BRIEF |
After locating the line with "Give the pixel-coordinate" in the records below, print it and every line after it exactly.

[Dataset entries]
[Start of Attachment]

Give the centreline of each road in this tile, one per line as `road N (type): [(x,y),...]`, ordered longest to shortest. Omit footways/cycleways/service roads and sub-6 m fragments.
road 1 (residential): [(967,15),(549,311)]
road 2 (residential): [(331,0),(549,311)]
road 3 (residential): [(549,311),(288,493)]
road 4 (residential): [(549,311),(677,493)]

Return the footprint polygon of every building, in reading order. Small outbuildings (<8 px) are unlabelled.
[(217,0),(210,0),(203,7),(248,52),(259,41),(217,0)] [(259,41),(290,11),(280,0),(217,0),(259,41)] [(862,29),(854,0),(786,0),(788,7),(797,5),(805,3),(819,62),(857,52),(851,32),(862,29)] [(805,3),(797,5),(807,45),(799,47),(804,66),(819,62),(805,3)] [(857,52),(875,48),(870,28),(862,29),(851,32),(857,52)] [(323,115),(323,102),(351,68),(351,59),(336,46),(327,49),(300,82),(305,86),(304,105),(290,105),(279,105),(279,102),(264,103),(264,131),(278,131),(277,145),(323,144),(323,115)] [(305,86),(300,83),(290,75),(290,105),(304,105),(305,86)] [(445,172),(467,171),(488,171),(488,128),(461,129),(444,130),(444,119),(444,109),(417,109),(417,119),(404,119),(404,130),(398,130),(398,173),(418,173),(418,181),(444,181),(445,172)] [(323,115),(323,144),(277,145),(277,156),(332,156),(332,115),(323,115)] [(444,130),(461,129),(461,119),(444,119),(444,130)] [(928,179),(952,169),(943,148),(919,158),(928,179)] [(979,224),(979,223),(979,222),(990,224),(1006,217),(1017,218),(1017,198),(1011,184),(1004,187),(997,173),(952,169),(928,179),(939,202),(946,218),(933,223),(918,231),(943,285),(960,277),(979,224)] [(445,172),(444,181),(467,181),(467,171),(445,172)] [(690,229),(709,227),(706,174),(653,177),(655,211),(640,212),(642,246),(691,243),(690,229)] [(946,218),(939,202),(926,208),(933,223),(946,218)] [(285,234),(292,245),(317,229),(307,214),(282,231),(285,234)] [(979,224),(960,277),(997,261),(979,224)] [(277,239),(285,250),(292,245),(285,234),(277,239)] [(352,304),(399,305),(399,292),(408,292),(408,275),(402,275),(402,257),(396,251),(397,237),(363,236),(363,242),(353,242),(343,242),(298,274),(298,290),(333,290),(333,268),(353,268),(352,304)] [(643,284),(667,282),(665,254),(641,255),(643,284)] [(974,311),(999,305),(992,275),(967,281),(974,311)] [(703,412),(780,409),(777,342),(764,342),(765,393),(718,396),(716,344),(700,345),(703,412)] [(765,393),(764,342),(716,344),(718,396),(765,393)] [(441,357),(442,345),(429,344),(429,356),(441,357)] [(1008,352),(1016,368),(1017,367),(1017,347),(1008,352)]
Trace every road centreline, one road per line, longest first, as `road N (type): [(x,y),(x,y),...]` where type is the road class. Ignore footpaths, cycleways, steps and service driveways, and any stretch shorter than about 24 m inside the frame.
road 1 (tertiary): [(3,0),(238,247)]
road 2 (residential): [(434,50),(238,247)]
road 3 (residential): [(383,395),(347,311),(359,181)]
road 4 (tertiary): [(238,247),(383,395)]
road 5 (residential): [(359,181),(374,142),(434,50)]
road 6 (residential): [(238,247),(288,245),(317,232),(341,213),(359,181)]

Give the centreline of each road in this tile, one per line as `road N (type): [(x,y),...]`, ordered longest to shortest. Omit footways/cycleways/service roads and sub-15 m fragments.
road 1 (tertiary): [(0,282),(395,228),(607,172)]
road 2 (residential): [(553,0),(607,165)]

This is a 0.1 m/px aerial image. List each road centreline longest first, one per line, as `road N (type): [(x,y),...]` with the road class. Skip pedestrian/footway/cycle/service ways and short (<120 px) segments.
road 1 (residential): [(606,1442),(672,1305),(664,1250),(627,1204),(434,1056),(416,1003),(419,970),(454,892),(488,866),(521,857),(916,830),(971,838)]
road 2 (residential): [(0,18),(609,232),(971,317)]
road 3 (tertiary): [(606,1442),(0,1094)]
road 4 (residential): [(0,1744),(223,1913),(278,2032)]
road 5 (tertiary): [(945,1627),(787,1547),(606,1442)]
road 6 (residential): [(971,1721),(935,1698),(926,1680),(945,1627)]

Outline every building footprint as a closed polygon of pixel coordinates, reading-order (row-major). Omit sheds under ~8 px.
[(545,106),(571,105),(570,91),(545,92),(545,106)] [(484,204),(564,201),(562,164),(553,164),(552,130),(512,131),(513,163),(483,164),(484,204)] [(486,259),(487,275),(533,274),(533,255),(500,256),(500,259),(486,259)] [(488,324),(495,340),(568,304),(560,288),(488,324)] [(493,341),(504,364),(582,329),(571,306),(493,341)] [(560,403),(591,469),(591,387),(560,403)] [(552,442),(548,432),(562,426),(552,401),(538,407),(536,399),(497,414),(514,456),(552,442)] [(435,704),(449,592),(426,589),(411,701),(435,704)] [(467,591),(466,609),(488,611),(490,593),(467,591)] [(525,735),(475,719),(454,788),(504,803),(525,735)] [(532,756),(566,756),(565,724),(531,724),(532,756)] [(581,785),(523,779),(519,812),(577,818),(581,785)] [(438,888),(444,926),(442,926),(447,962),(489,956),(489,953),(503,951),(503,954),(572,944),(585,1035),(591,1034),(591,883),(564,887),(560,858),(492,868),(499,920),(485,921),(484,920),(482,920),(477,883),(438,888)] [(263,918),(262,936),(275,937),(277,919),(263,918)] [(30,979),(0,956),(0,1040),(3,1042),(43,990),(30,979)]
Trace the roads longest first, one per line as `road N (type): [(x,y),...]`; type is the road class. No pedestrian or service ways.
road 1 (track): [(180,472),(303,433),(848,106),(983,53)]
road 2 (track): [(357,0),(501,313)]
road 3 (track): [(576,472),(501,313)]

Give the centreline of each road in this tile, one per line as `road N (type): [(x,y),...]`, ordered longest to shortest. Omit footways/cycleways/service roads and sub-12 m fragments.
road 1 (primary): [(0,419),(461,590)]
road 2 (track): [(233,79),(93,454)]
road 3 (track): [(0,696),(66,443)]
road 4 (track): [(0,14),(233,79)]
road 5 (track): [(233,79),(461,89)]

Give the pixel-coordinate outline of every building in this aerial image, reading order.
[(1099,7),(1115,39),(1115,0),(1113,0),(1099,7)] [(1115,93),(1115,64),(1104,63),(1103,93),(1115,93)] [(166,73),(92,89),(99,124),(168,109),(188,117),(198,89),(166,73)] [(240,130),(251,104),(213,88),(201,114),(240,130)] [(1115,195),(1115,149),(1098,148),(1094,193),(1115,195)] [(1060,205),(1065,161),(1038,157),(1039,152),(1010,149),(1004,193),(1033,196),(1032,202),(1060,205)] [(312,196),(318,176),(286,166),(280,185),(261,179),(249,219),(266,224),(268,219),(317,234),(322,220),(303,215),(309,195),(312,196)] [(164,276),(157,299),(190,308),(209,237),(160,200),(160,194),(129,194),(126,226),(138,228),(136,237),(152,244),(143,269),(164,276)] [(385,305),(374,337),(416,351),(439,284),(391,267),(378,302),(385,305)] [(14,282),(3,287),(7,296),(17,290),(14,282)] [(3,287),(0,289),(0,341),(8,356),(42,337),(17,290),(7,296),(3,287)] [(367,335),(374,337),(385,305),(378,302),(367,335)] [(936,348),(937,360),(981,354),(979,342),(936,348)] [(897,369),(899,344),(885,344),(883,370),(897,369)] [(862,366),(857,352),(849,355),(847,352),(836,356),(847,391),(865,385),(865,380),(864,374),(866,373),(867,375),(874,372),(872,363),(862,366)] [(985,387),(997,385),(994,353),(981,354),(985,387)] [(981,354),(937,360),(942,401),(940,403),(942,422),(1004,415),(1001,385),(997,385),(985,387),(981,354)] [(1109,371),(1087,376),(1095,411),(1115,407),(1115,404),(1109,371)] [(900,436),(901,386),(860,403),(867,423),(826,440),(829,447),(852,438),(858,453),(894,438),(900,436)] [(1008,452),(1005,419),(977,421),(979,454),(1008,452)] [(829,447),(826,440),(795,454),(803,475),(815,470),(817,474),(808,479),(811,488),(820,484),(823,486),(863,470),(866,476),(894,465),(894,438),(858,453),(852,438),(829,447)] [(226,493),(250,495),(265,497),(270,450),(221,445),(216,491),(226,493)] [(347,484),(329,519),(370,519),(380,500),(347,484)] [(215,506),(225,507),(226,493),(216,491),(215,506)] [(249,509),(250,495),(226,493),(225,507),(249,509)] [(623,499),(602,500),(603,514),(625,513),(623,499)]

[End of Attachment]

WORKED SOLUTION |
Give the pixel-coordinate outline of every building in this aerial image, reading order.
[(1099,7),(1115,39),(1115,0),(1113,0),(1099,7)] [(1115,93),(1115,64),(1104,63),(1103,93),(1115,93)] [(166,73),(92,89),(99,124),(168,109),(188,117),(198,89),(166,73)] [(240,130),(251,104),(213,88),(201,114),(240,130)] [(1115,195),(1115,149),(1098,148),(1094,193),(1115,195)] [(1060,205),(1065,161),(1038,157),(1039,152),(1010,149),(1004,193),(1033,196),(1032,202),(1060,205)] [(312,196),(318,176),(286,166),(280,185),(261,179),(249,219),(266,224),(268,219),(317,234),(322,220),(303,215),(309,195),(312,196)] [(164,276),(157,299),(190,308),(209,237),(160,200),(160,194),(129,194),(126,226),(138,228),(136,237),(152,244),(143,269),(164,276)] [(385,305),(374,337),(416,351),(439,284),(391,267),(378,302),(385,305)] [(14,282),(3,287),(7,296),(17,290),(14,282)] [(3,287),(0,289),(0,341),(8,356),(42,337),(17,290),(7,296),(3,287)] [(367,335),(374,337),(385,305),(378,302),(367,335)] [(936,348),(937,360),(981,354),(979,342),(936,348)] [(897,369),(899,344),(885,344),(883,370),(897,369)] [(862,366),(857,352),(849,355),(847,352),(836,356),(847,391),(865,385),(865,380),(864,374),(866,373),(867,375),(874,372),(872,363),(862,366)] [(985,387),(997,385),(994,353),(981,354),(985,387)] [(981,354),(937,360),(942,401),(940,403),(942,422),(1004,415),(1001,385),(997,385),(985,387),(981,354)] [(1109,371),(1087,376),(1095,411),(1115,407),(1115,404),(1109,371)] [(900,436),(901,386),(860,403),(867,423),(826,440),(829,447),(852,438),(858,453),(894,438),(900,436)] [(1008,452),(1005,419),(977,421),(979,454),(1008,452)] [(829,447),(826,440),(795,454),(803,475),(815,470),(817,474),(808,479),(811,488),(820,484),(823,486),(863,470),(866,476),(894,465),(894,438),(858,453),(852,438),(829,447)] [(226,493),(250,495),(265,497),(270,450),(221,445),(216,491),(226,493)] [(347,484),(329,519),(370,519),(380,500),(347,484)] [(215,506),(225,507),(226,493),(216,491),(215,506)] [(249,509),(250,495),(226,493),(225,507),(249,509)] [(623,499),(602,500),(603,514),(625,513),(623,499)]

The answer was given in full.